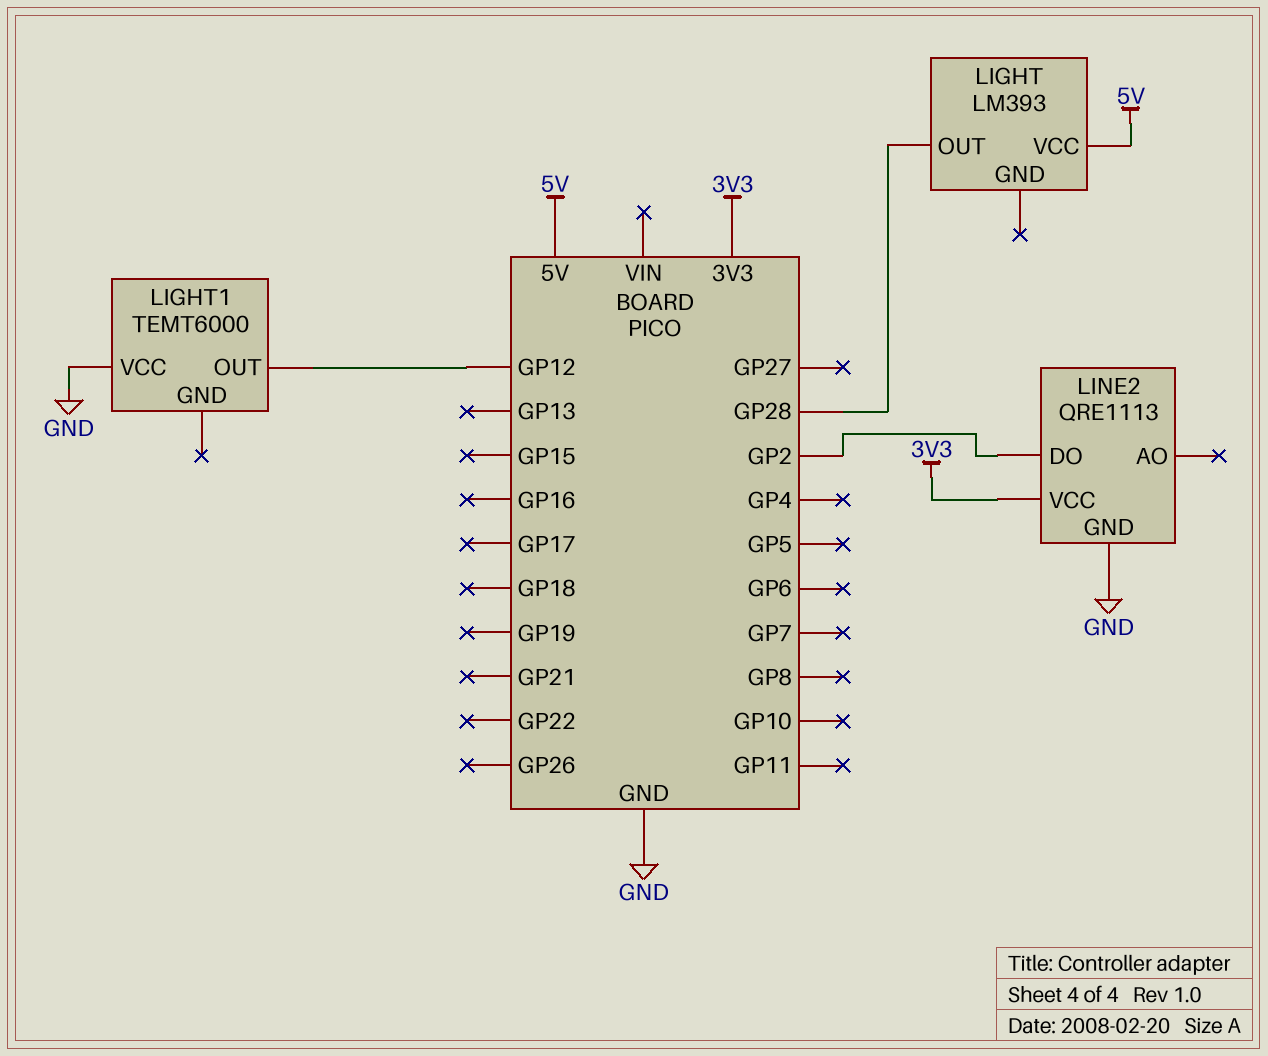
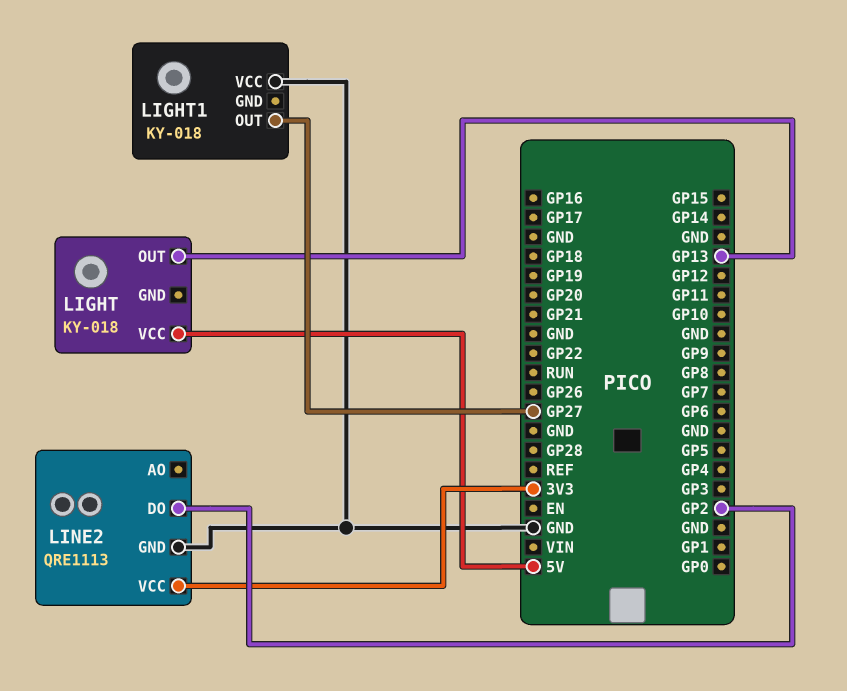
LIGHT: LM393 -> KY-018
LIGHT pin OUT: GP28 -> GP13
LIGHT1: TEMT6000 -> KY-018
LIGHT1 pin OUT: GP12 -> GP27

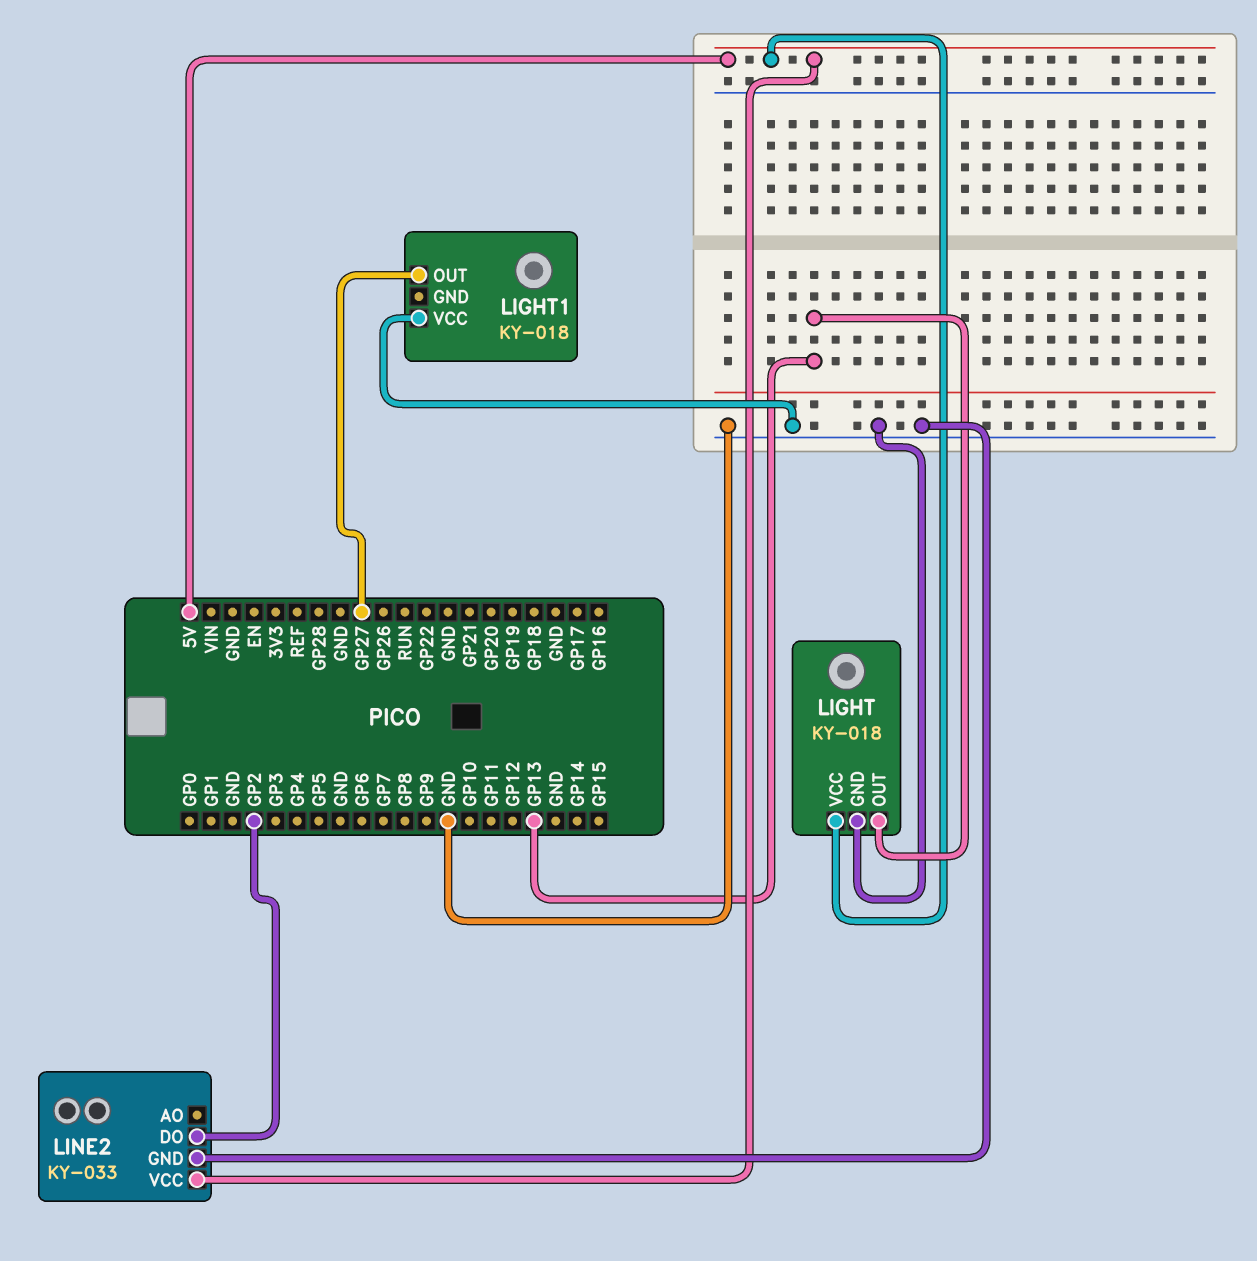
LIGHT pin GND: none -> GND
LINE2: QRE1113 -> KY-033
LINE2 pin VCC: 3V3 -> 5V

- _EXERCISE INSTRUCTIONS_: Set down the entries shown above once more, exactly as they read, but without pictures.

- _RESPONSE_:
LIGHT: LM393 -> KY-018
LIGHT pin OUT: GP28 -> GP13
LIGHT1: TEMT6000 -> KY-018
LIGHT1 pin OUT: GP12 -> GP27

LIGHT pin GND: none -> GND
LINE2: QRE1113 -> KY-033
LINE2 pin VCC: 3V3 -> 5V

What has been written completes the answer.